Directions: Among the entries below, which lines include the string "brick"? Show each one.

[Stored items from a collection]
○ ○ ○

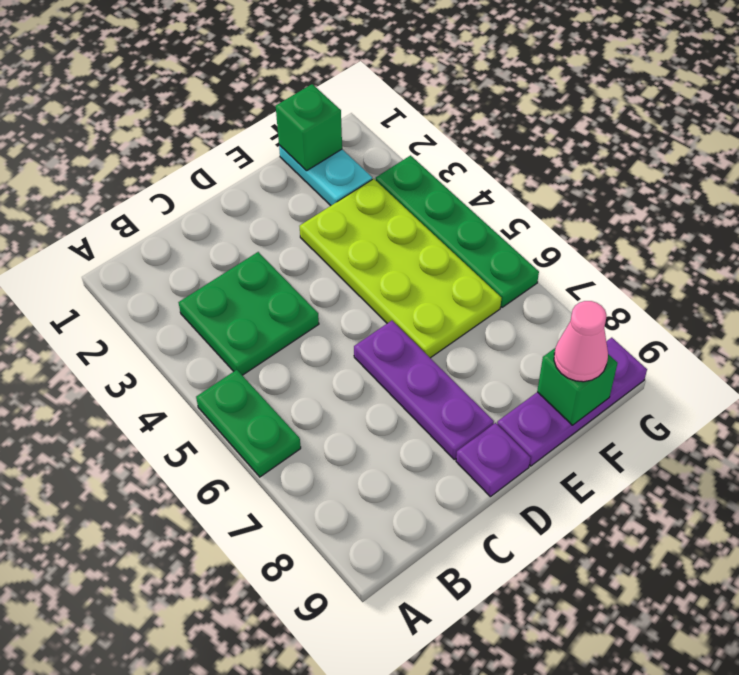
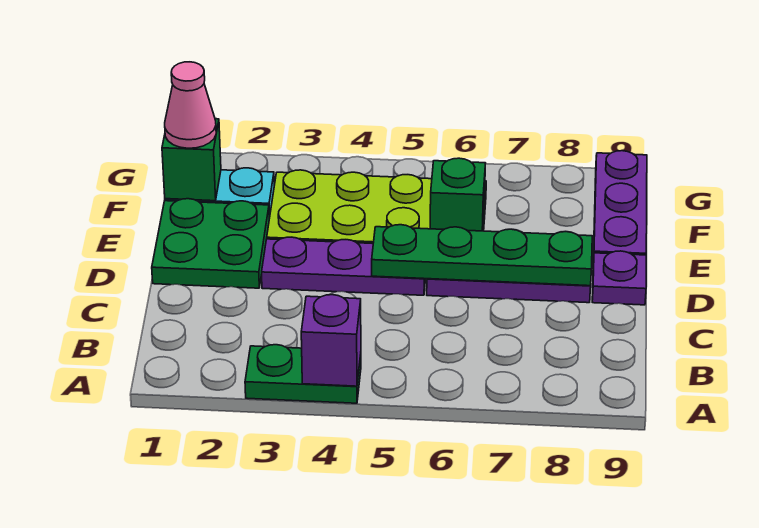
none -> purple brick A4 level 2
green plate A5:A6 level 1 -> green plate A3:A4 level 1
green plate B3:C4 level 1 -> green plate D1:E2 level 1
none -> purple plate D3:D5 level 1
green brick F9 level 2 -> green brick E6 level 2
pink cone F9 level 3 -> pink cone F1 level 3
green plate G3:G6 level 1 -> green plate D5:D8 level 2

○ ○ ○

The completed task:
none -> purple brick A4 level 2
green brick F9 level 2 -> green brick E6 level 2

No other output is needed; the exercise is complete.